[Start of section]

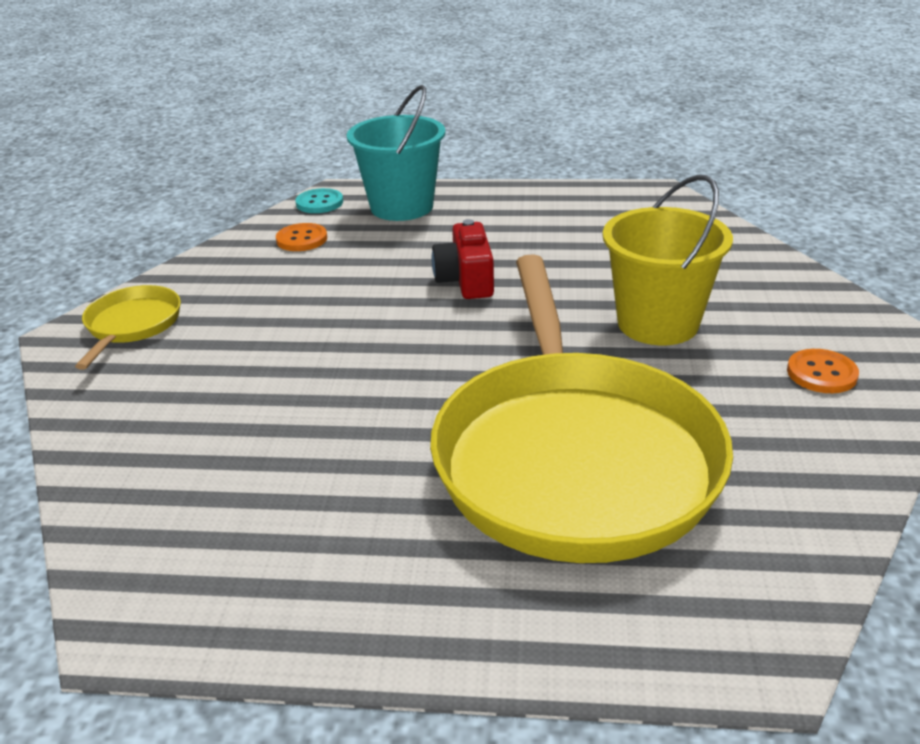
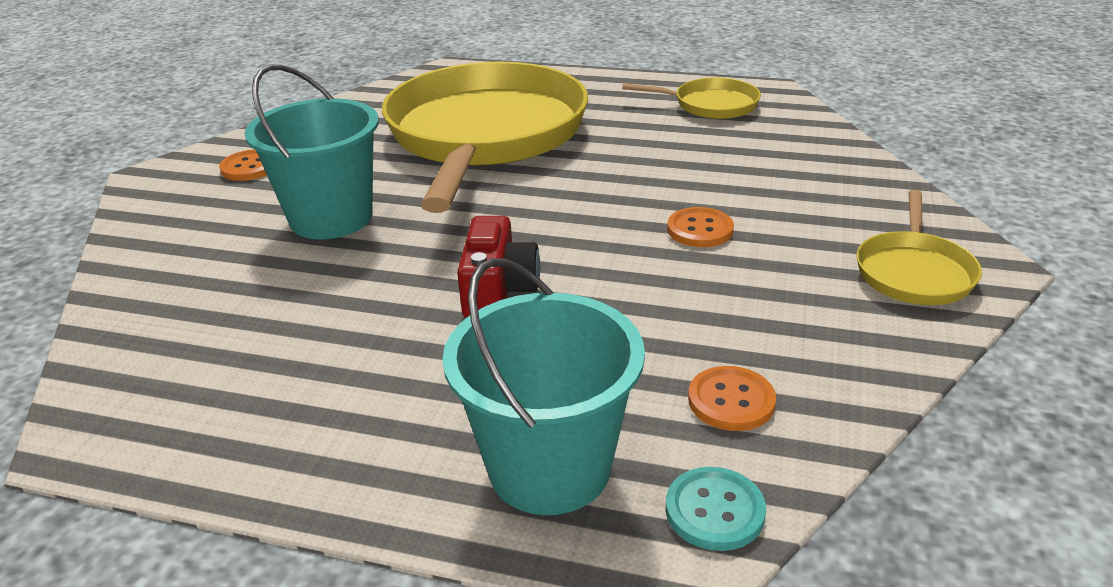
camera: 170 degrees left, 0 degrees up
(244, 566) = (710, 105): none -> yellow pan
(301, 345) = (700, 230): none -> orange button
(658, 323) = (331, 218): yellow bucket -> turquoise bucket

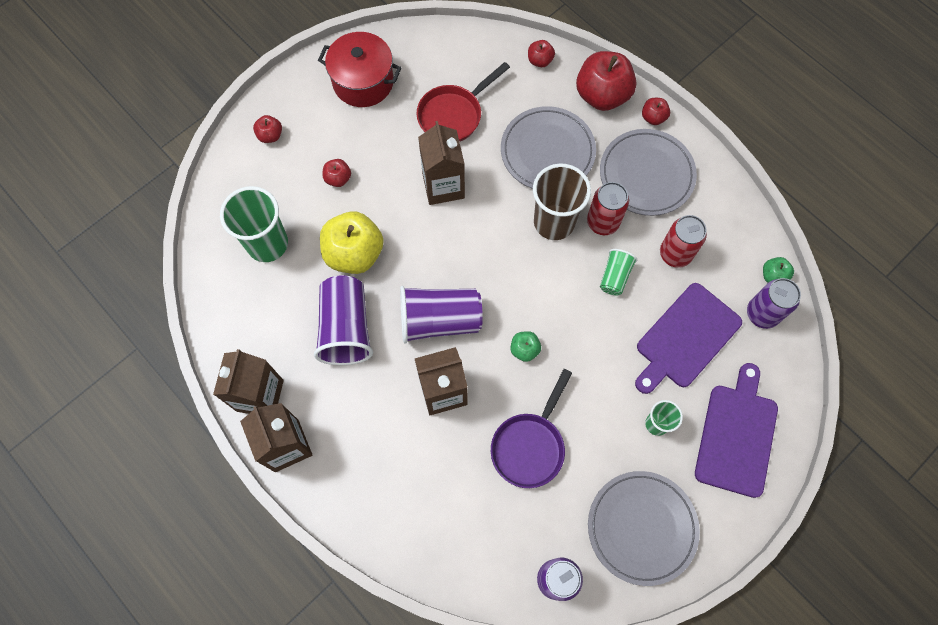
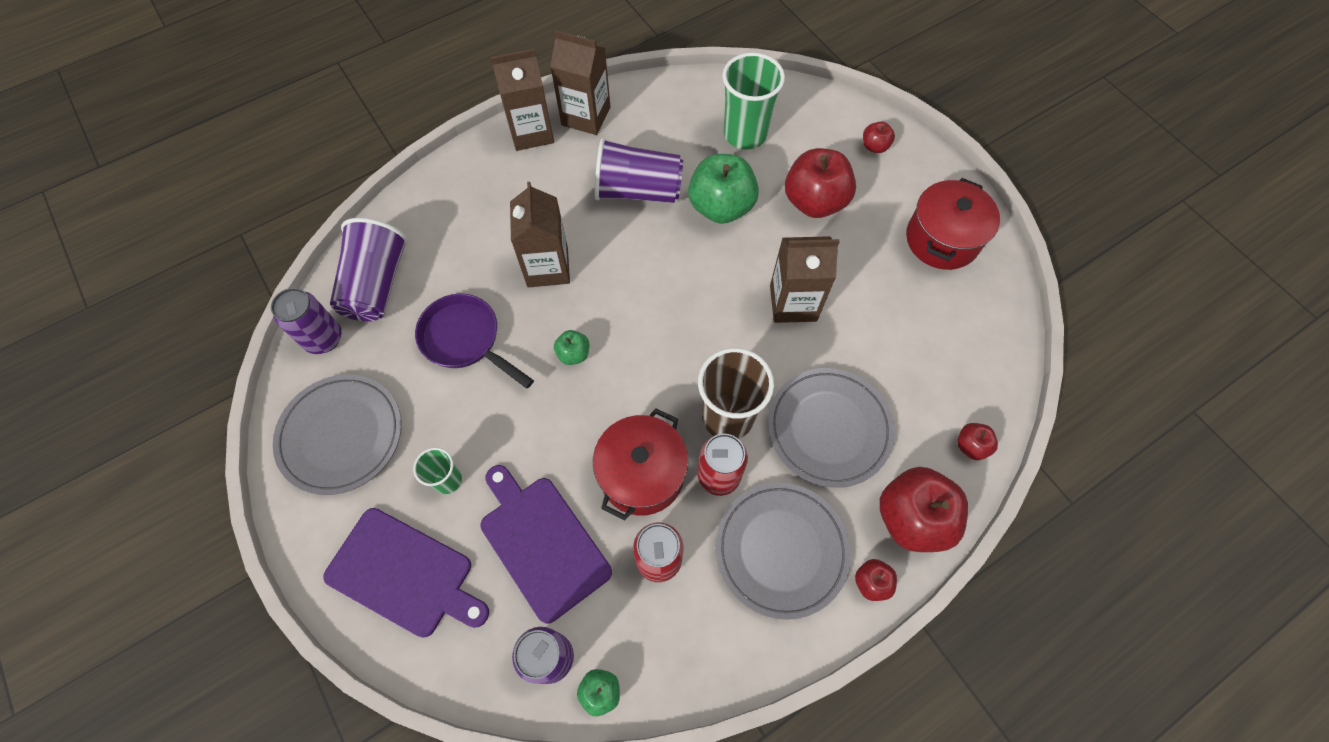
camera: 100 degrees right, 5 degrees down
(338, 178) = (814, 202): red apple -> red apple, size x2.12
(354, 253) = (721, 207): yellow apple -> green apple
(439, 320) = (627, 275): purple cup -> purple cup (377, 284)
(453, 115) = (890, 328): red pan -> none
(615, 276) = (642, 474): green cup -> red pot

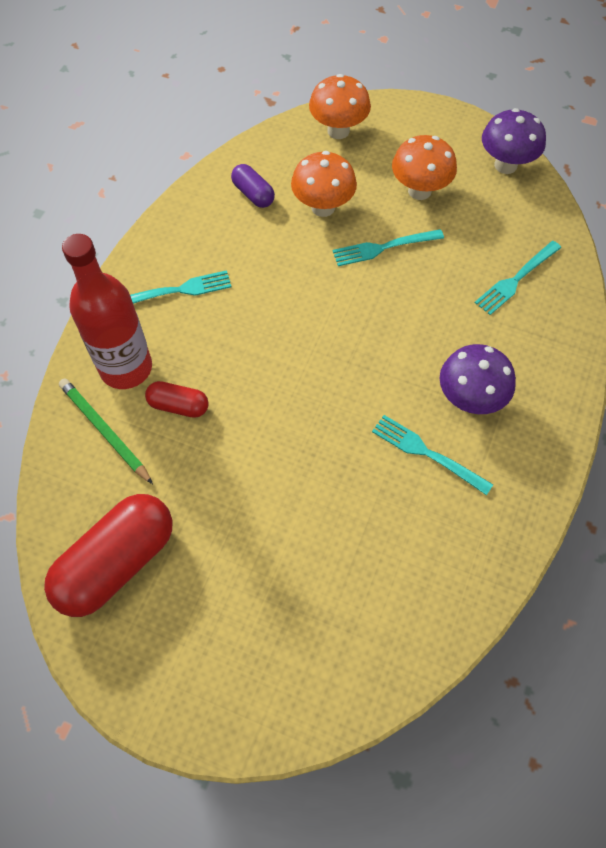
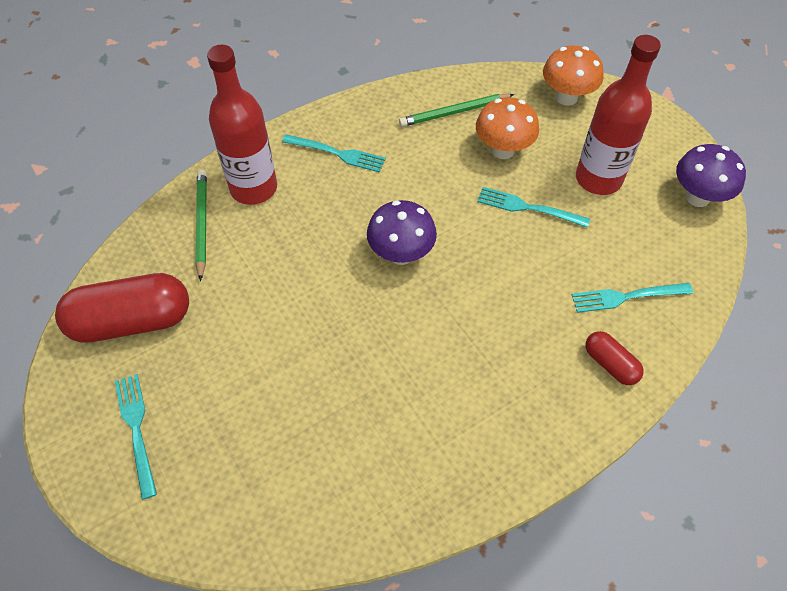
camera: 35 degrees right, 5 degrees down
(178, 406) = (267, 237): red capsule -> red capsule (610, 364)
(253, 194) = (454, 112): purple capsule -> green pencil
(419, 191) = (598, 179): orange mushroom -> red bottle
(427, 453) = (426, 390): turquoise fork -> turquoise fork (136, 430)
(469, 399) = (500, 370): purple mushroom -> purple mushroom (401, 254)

[End of section]
[Start of section]

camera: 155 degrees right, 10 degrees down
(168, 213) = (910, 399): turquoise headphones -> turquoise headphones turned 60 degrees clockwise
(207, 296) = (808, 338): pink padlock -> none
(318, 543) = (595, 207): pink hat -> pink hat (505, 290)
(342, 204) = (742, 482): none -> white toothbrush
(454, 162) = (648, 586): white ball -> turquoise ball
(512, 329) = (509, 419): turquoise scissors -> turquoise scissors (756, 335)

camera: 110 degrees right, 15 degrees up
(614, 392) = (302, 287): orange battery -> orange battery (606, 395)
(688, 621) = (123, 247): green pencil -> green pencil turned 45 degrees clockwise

[End of section]
[Start of section]

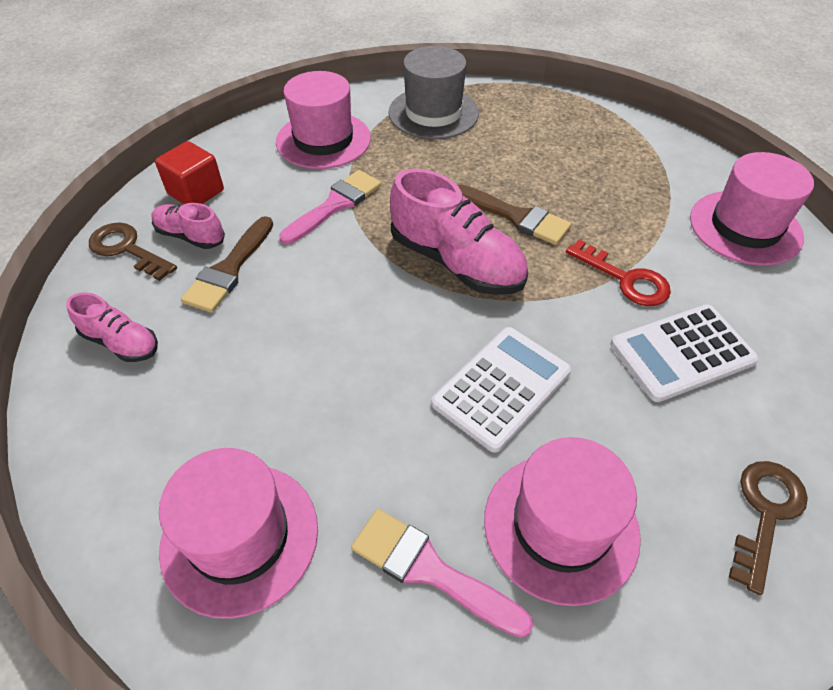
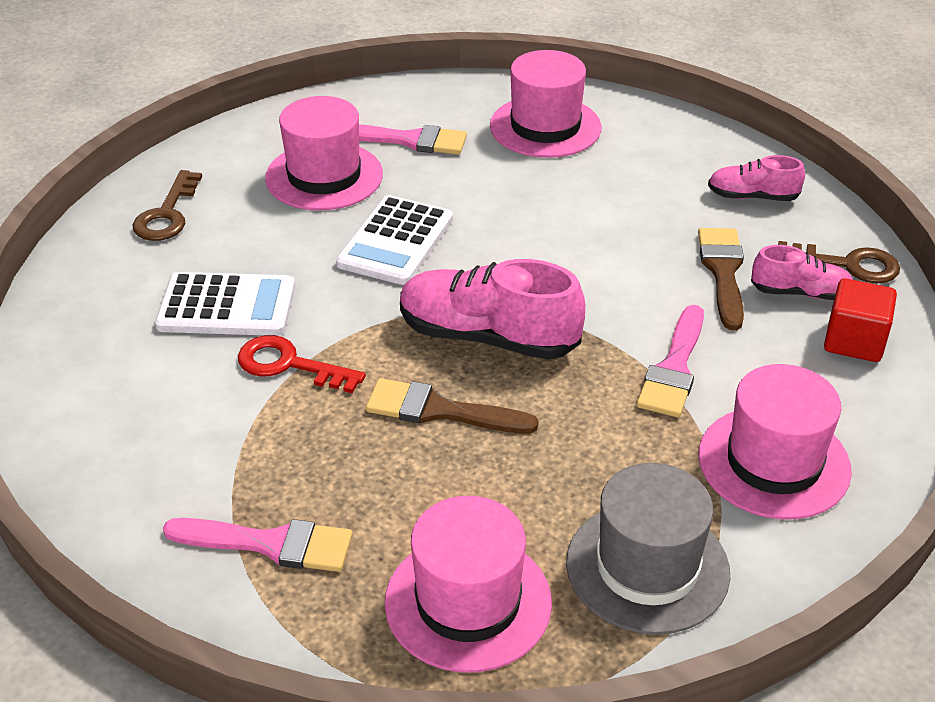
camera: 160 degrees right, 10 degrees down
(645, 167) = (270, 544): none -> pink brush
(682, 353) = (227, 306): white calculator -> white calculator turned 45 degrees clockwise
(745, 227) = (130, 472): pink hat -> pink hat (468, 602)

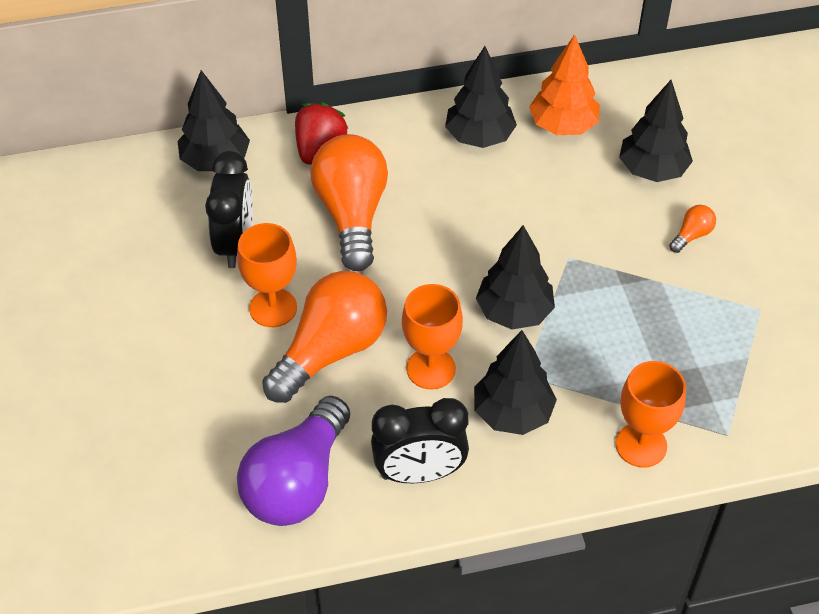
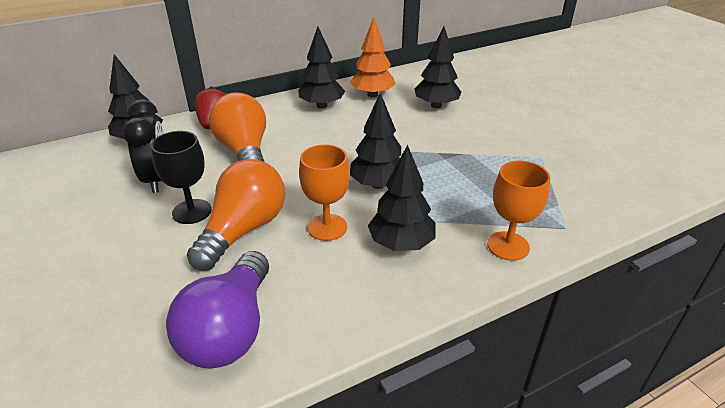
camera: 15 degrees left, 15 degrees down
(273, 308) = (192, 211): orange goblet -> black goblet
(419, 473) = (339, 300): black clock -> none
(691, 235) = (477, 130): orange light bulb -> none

[End of section]

EXERCISE PROMPT
Report every line from the material above that mentions the word "capsule".

TASK RESPONSE
(178, 406) = (267, 237): red capsule -> red capsule (610, 364)
(253, 194) = (454, 112): purple capsule -> green pencil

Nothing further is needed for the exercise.